"""

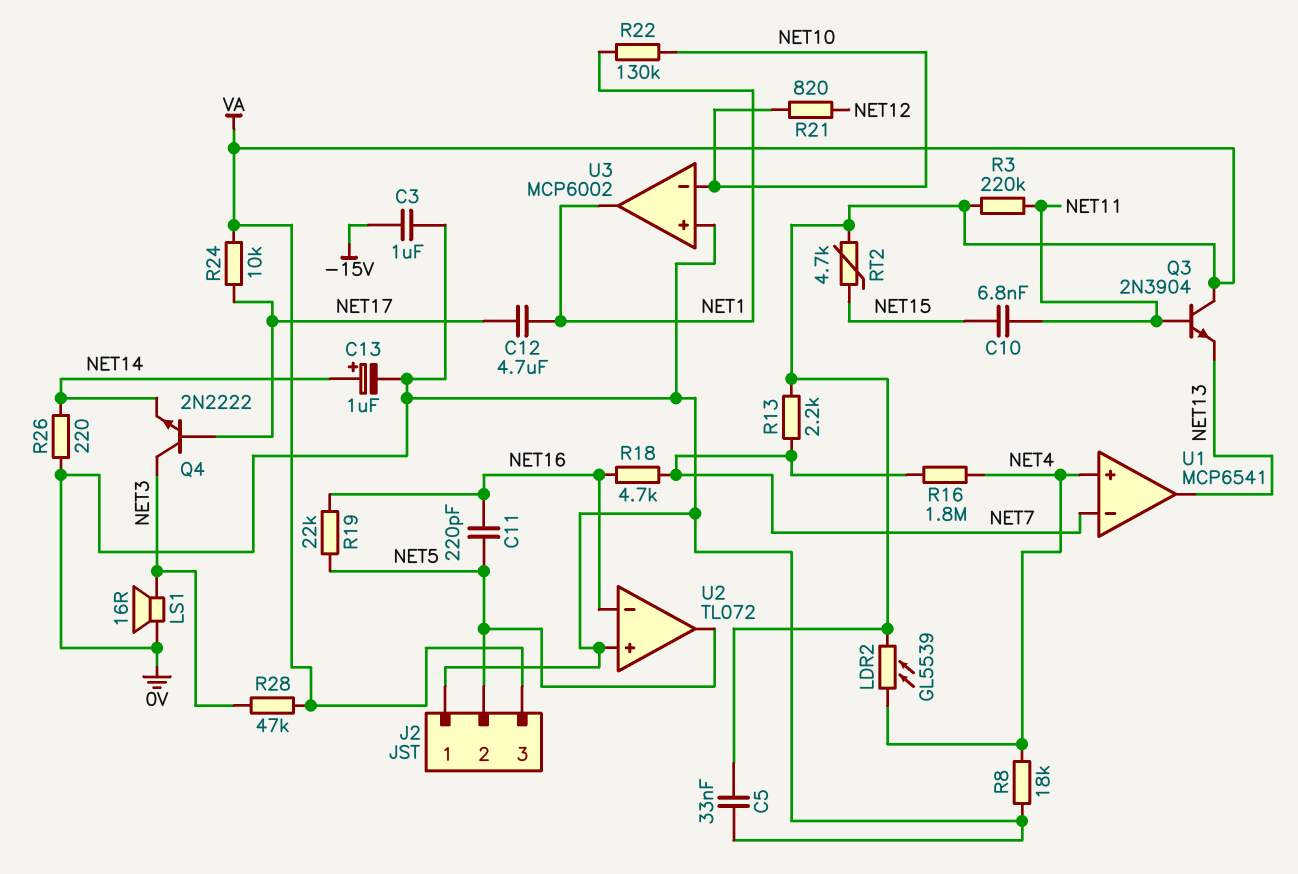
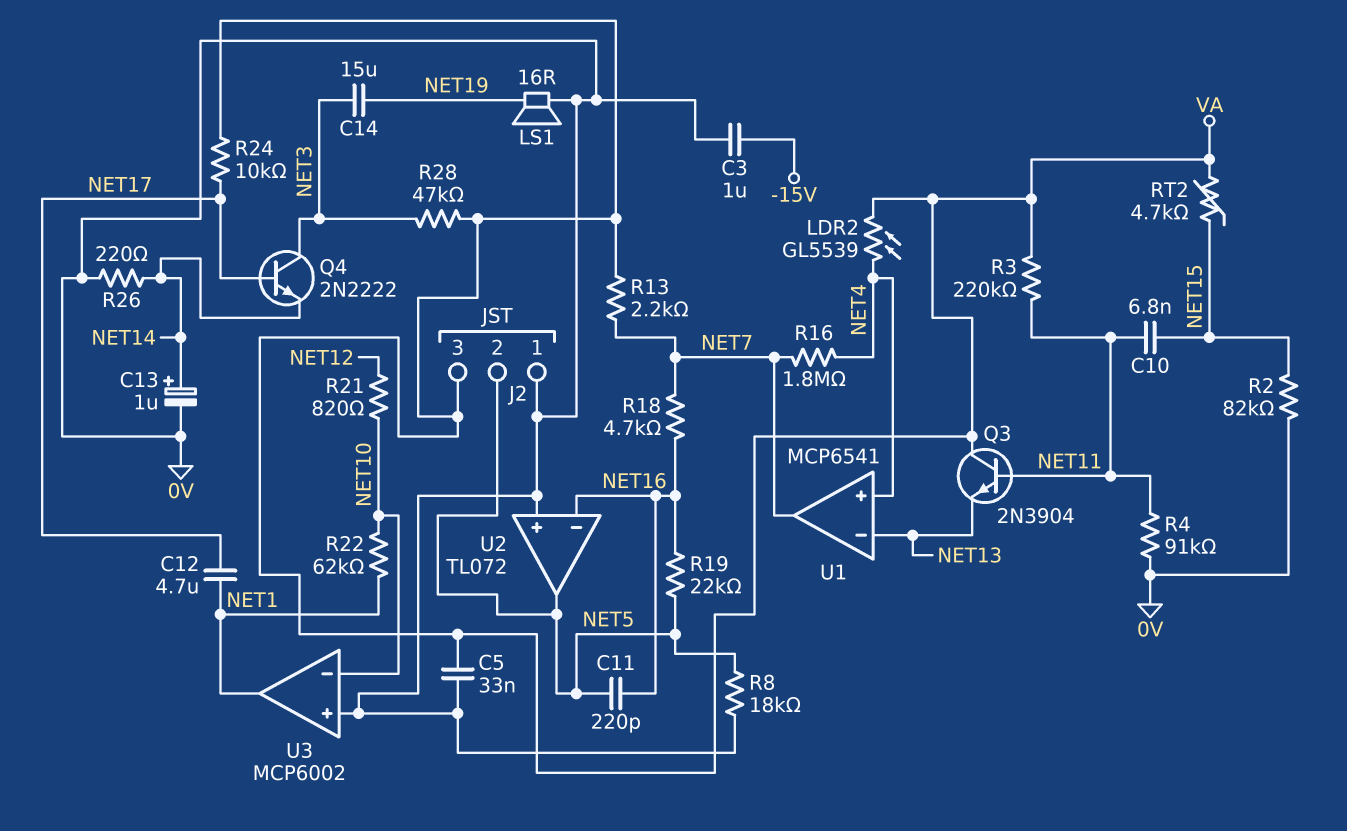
C14: none -> 15uF (NET3, NET19)
LS1: speaker 16R (0V, NET3) -> speaker 16R (0V, NET19)
R2: none -> 82k (0V, NET15)
R4: none -> 91k (0V, NET11)
R8: 18k (0V, NET4) -> 18k (0V, NET5)
R22: 130k (NET1, NET10) -> 62k (NET1, NET10)
U1 pin in-: NET7 -> NET13
U1 pin out: NET13 -> NET7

"""

> **What is needed**
Using the records above, give the number of lines in which the word "none" occurs, and nothing else.

> **Result of this exercise**
3